● Your objective: Nothing but the lines from the one containing "orange star: moved 10" through the end of the data below should appear in the answer, each exact and free of pictures.

● Given data:
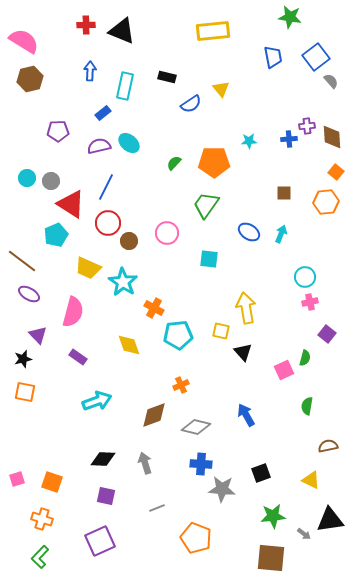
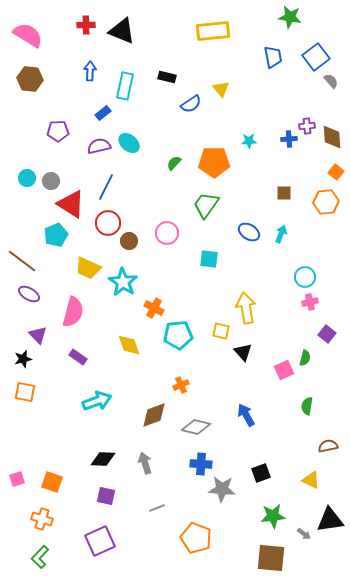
pink semicircle at (24, 41): moved 4 px right, 6 px up
brown hexagon at (30, 79): rotated 20 degrees clockwise
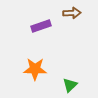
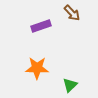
brown arrow: rotated 48 degrees clockwise
orange star: moved 2 px right, 1 px up
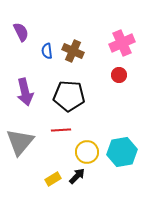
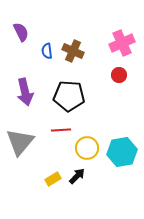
yellow circle: moved 4 px up
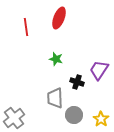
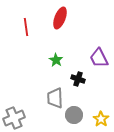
red ellipse: moved 1 px right
green star: moved 1 px down; rotated 16 degrees clockwise
purple trapezoid: moved 12 px up; rotated 60 degrees counterclockwise
black cross: moved 1 px right, 3 px up
gray cross: rotated 15 degrees clockwise
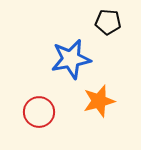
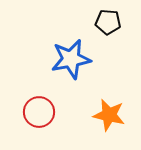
orange star: moved 10 px right, 14 px down; rotated 28 degrees clockwise
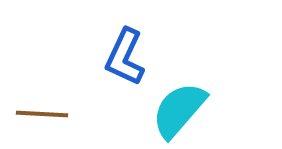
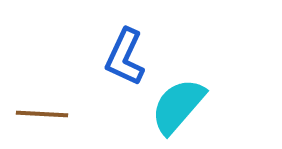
cyan semicircle: moved 1 px left, 4 px up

● Task result:
orange star: moved 10 px right, 14 px down; rotated 28 degrees clockwise
cyan semicircle: moved 1 px left, 4 px up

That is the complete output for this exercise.